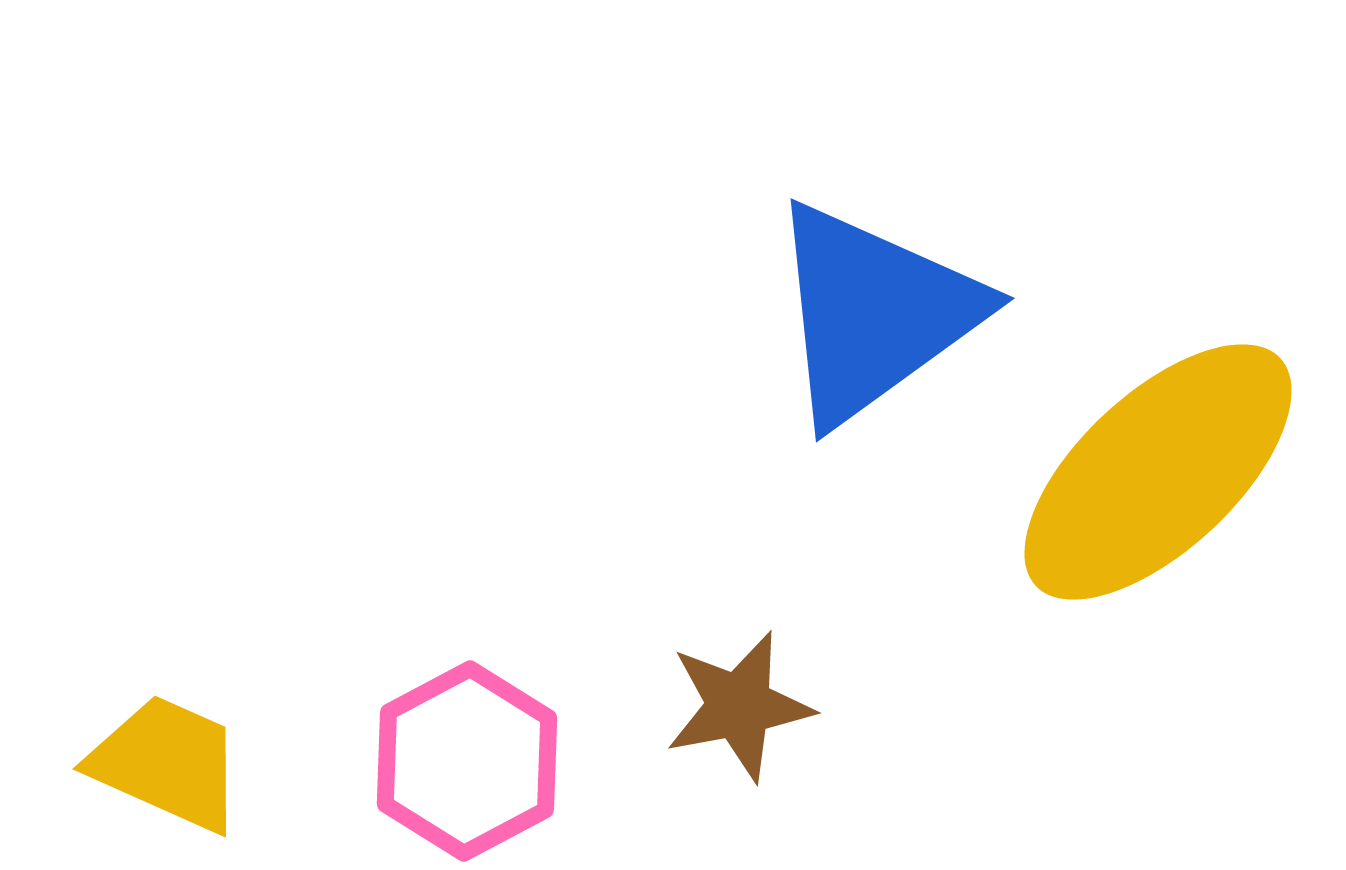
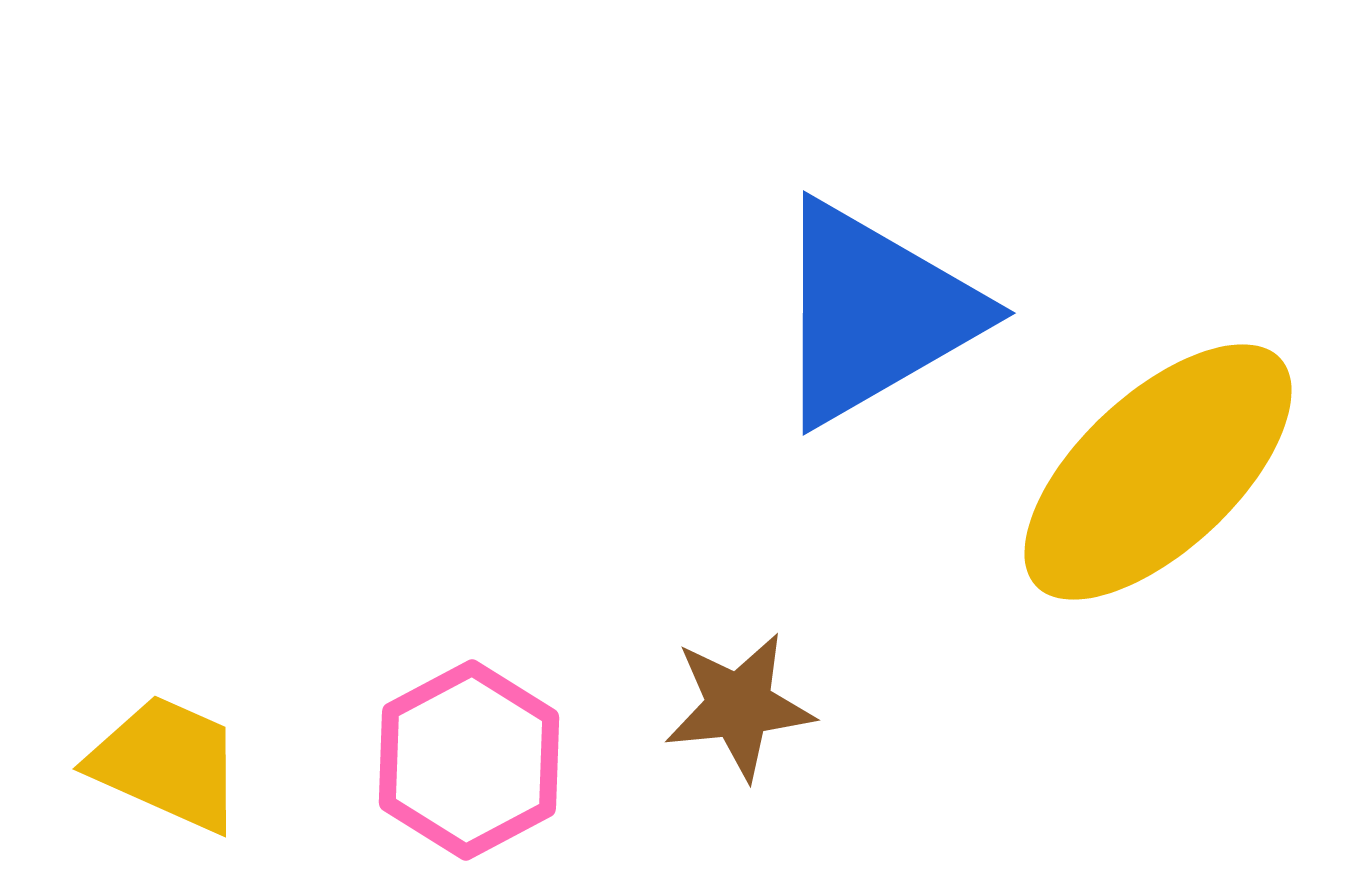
blue triangle: rotated 6 degrees clockwise
brown star: rotated 5 degrees clockwise
pink hexagon: moved 2 px right, 1 px up
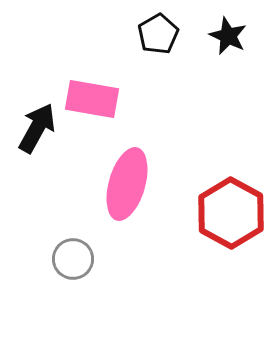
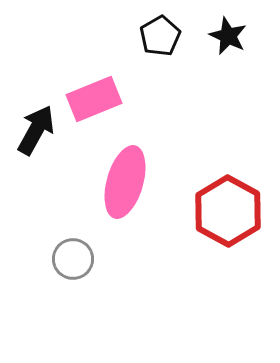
black pentagon: moved 2 px right, 2 px down
pink rectangle: moved 2 px right; rotated 32 degrees counterclockwise
black arrow: moved 1 px left, 2 px down
pink ellipse: moved 2 px left, 2 px up
red hexagon: moved 3 px left, 2 px up
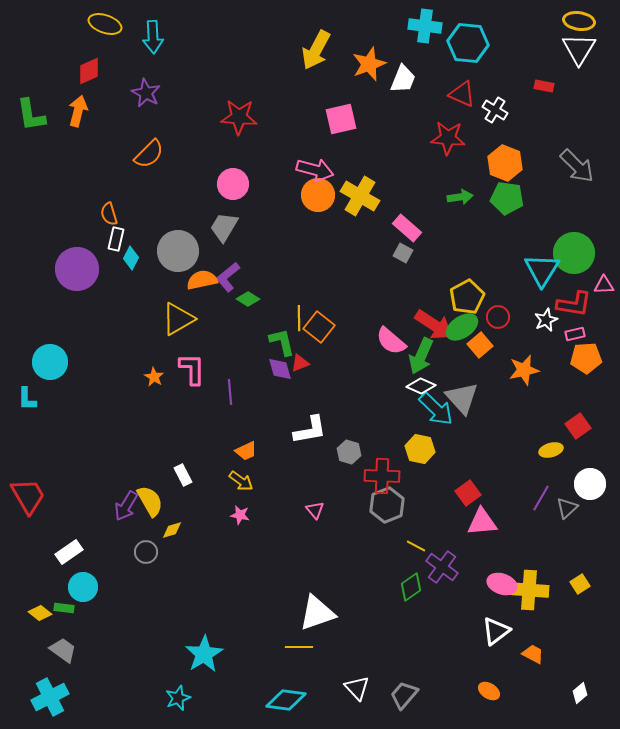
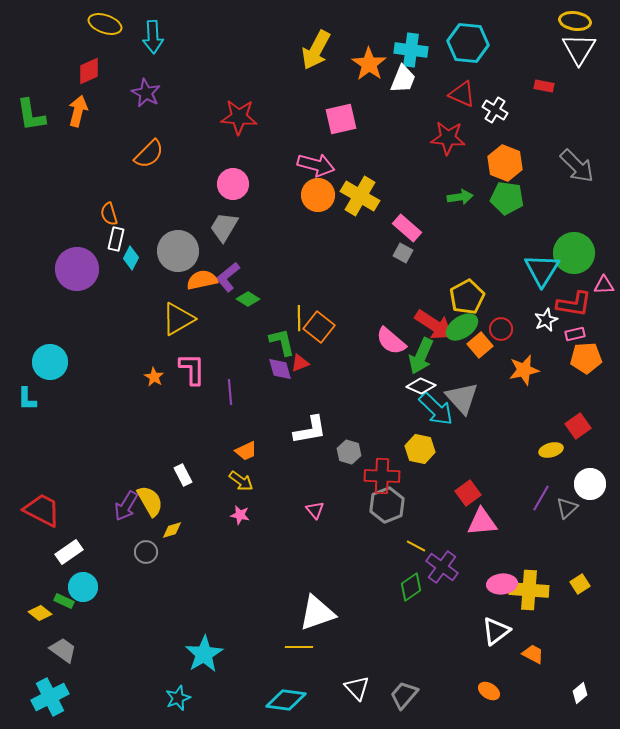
yellow ellipse at (579, 21): moved 4 px left
cyan cross at (425, 26): moved 14 px left, 24 px down
orange star at (369, 64): rotated 16 degrees counterclockwise
pink arrow at (315, 170): moved 1 px right, 5 px up
red circle at (498, 317): moved 3 px right, 12 px down
red trapezoid at (28, 496): moved 14 px right, 14 px down; rotated 33 degrees counterclockwise
pink ellipse at (502, 584): rotated 24 degrees counterclockwise
green rectangle at (64, 608): moved 7 px up; rotated 18 degrees clockwise
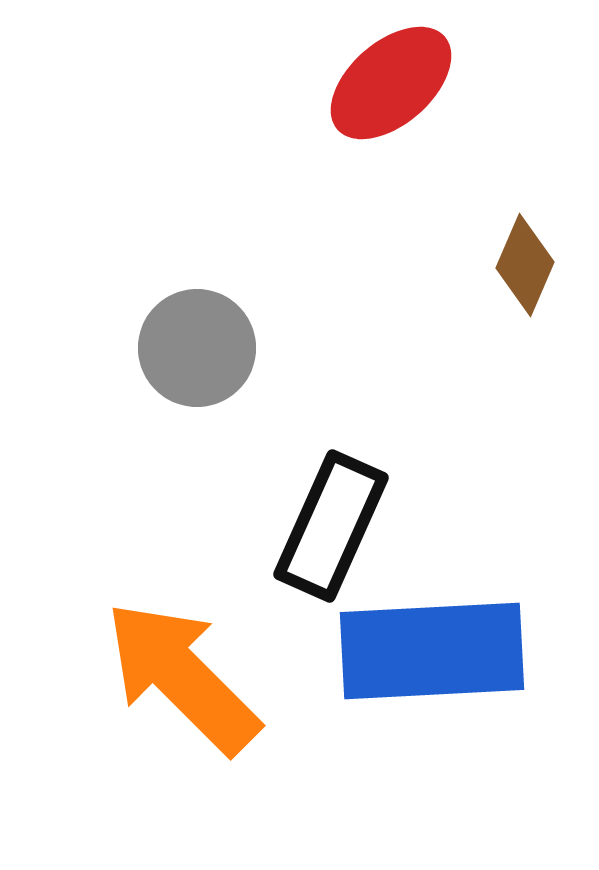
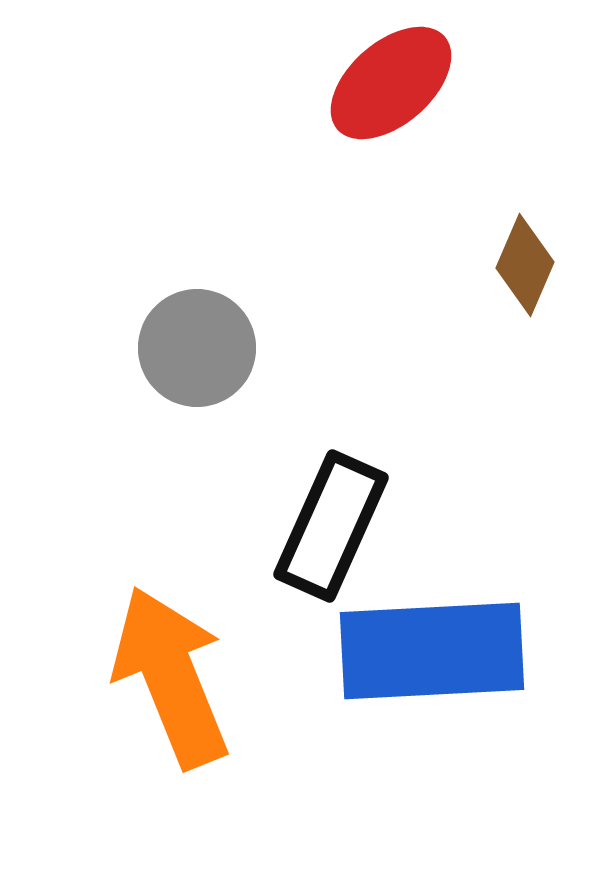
orange arrow: moved 11 px left; rotated 23 degrees clockwise
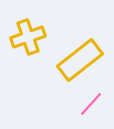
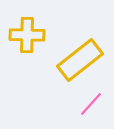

========

Using the entries above, write out exactly the lines from the one with "red hexagon: moved 3 px left, 2 px up" through the one with "red trapezoid at", ends included. Leave out any pictures.

# Answer to this task:
red hexagon: moved 3 px left, 2 px up
yellow ellipse at (579, 21): moved 4 px left
cyan cross at (425, 26): moved 14 px left, 24 px down
orange star at (369, 64): rotated 16 degrees counterclockwise
pink arrow at (315, 170): moved 1 px right, 5 px up
red circle at (498, 317): moved 3 px right, 12 px down
red trapezoid at (28, 496): moved 14 px right, 14 px down; rotated 33 degrees counterclockwise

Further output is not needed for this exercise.